[INSTRUCTION] What the answer must contain is every line of the records, exactly, with no pictures.

Top of PROVIDED RECORDS

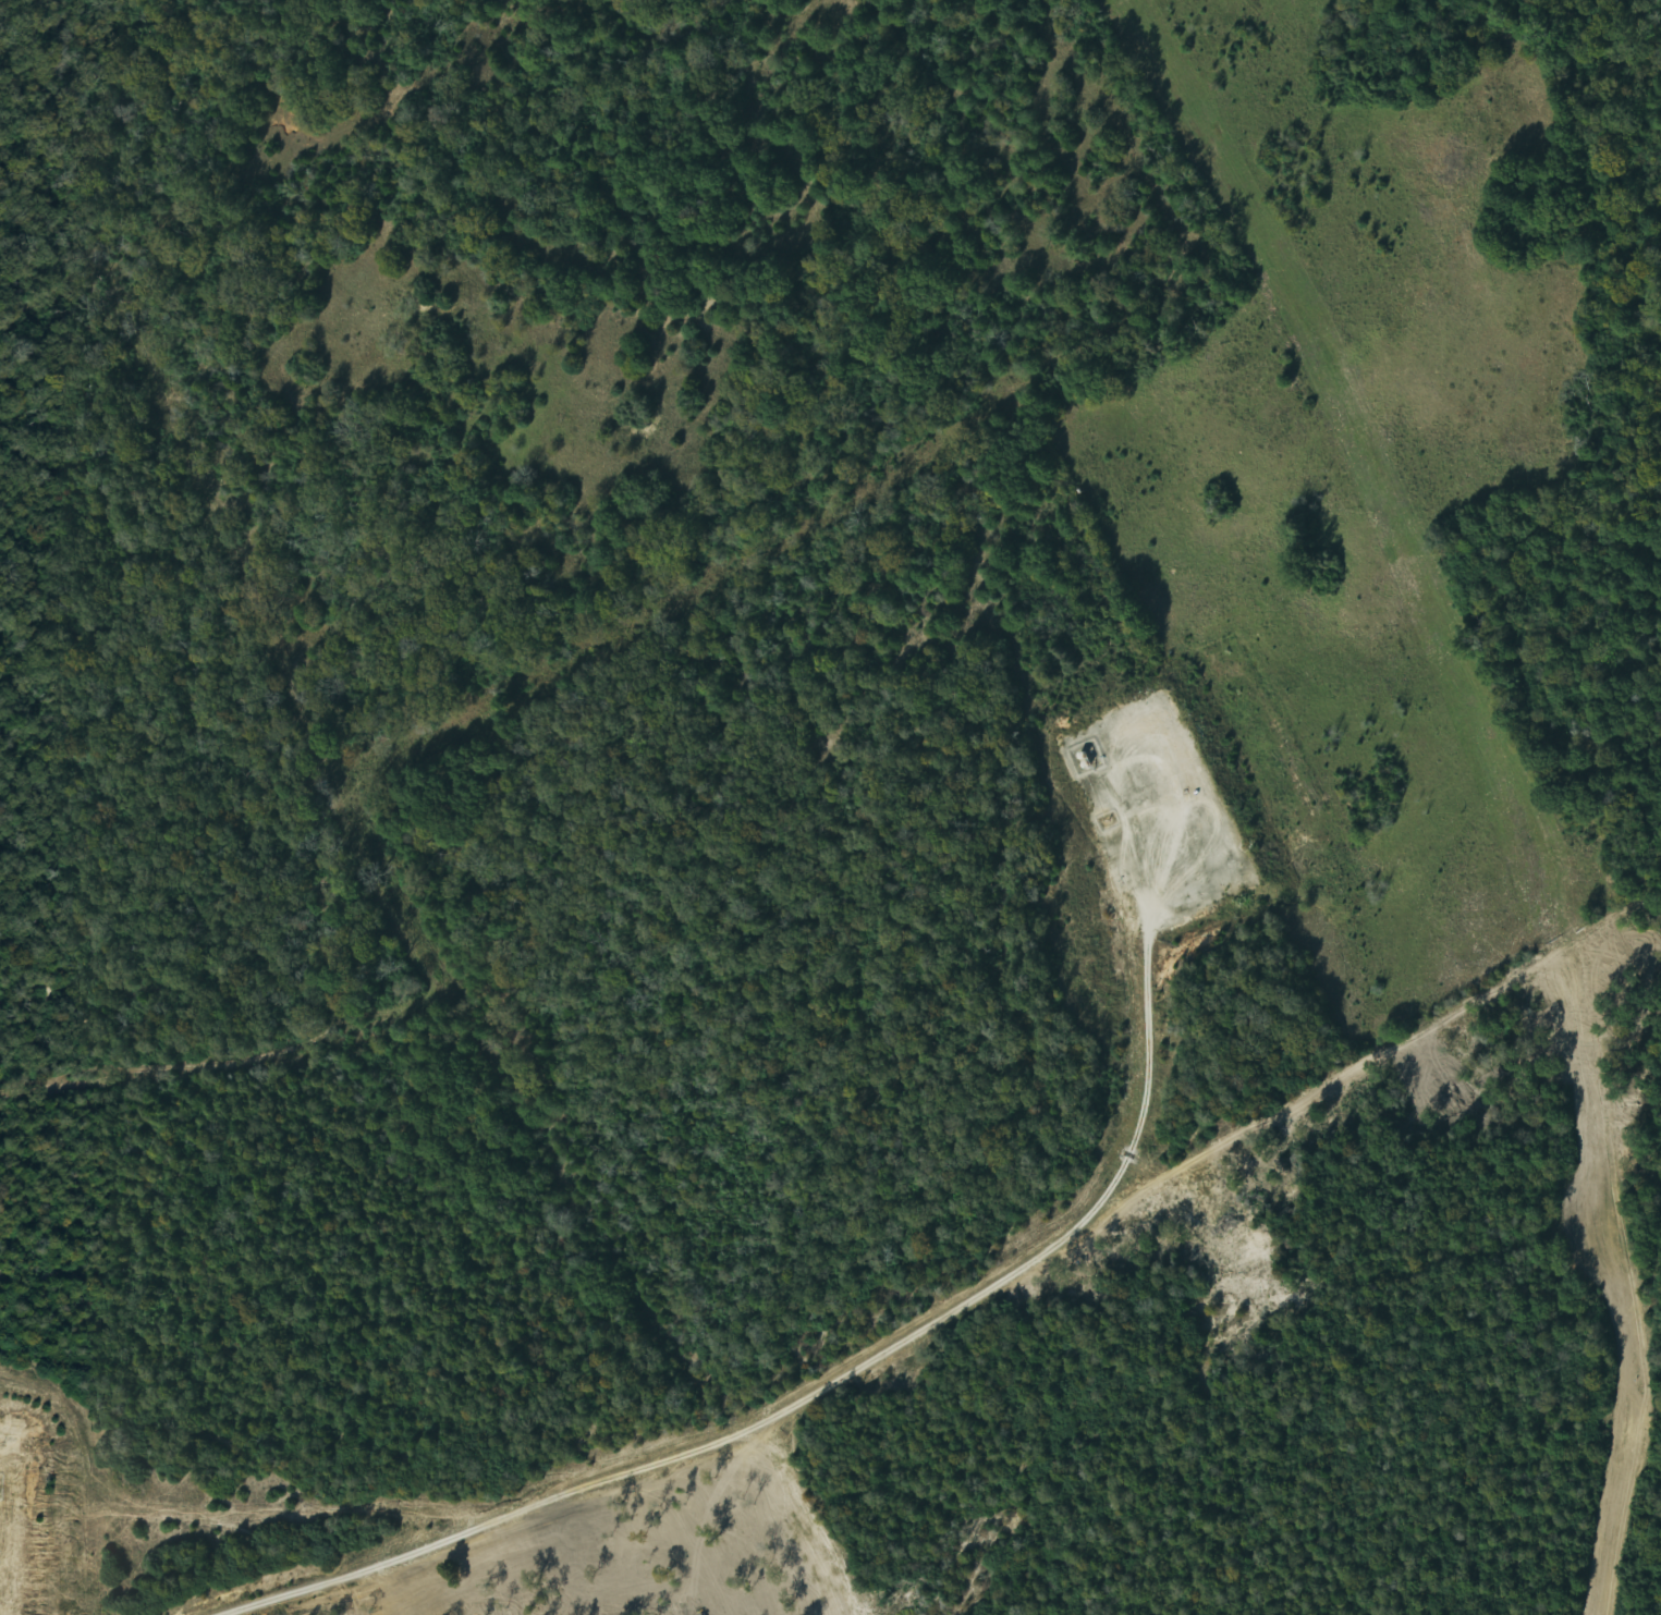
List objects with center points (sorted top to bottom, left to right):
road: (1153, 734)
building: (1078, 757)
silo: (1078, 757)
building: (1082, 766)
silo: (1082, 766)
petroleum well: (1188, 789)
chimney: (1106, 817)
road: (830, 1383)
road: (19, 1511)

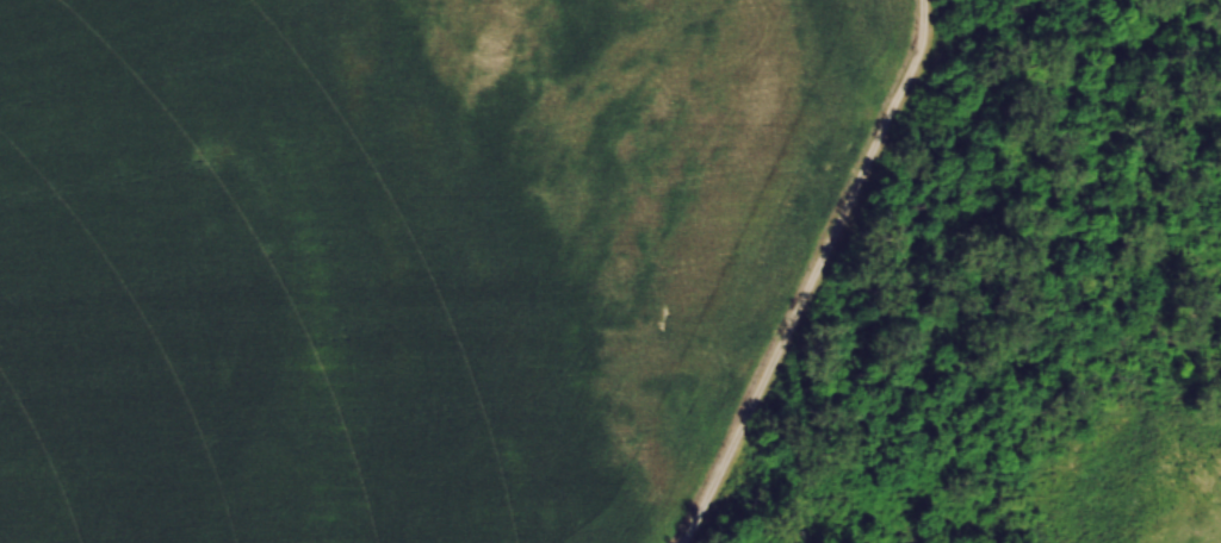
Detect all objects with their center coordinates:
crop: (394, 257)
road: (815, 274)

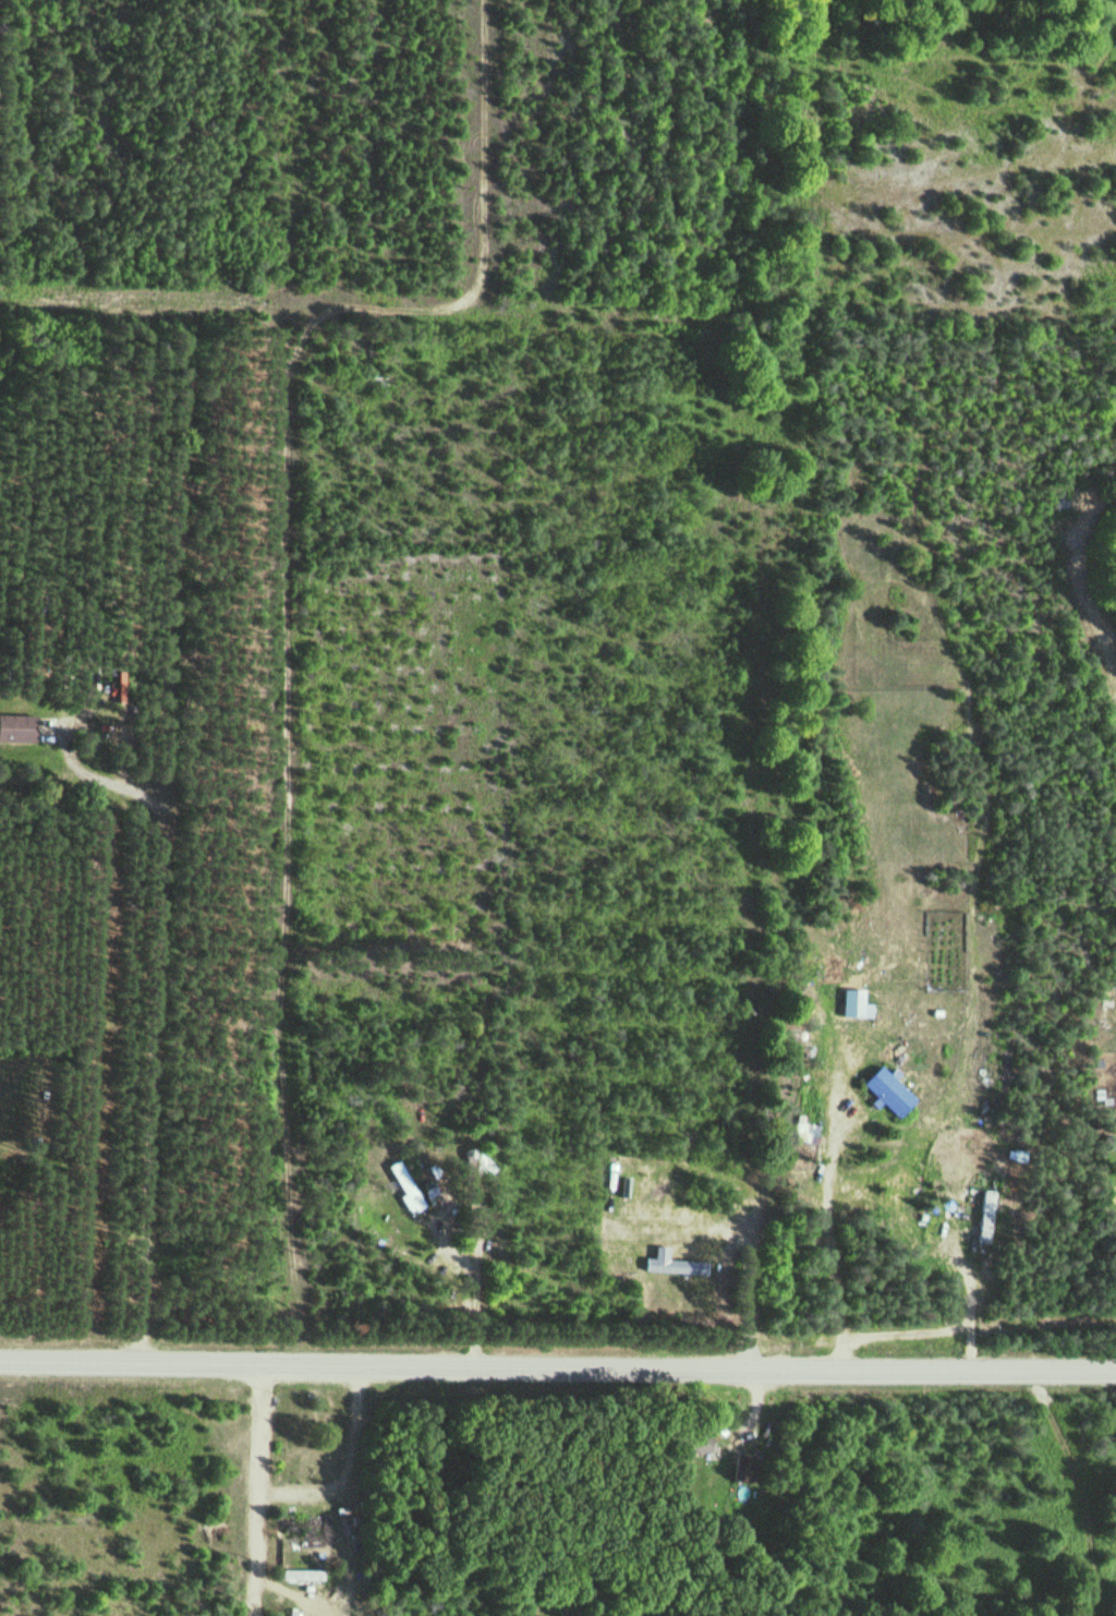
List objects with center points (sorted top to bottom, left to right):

Bottom of PROVIDED RECORDS

[OUTPUT FOR THIS EXERCISE]
List objects with center points (sorted top to bottom, left to right):
road: (1153, 734)
building: (1078, 757)
silo: (1078, 757)
building: (1082, 766)
silo: (1082, 766)
petroleum well: (1188, 789)
chimney: (1106, 817)
road: (830, 1383)
road: (19, 1511)

Detect all objects with their center coordinates:
crop: (394, 257)
road: (815, 274)

List objects with center points (sorted top to bottom, left to right):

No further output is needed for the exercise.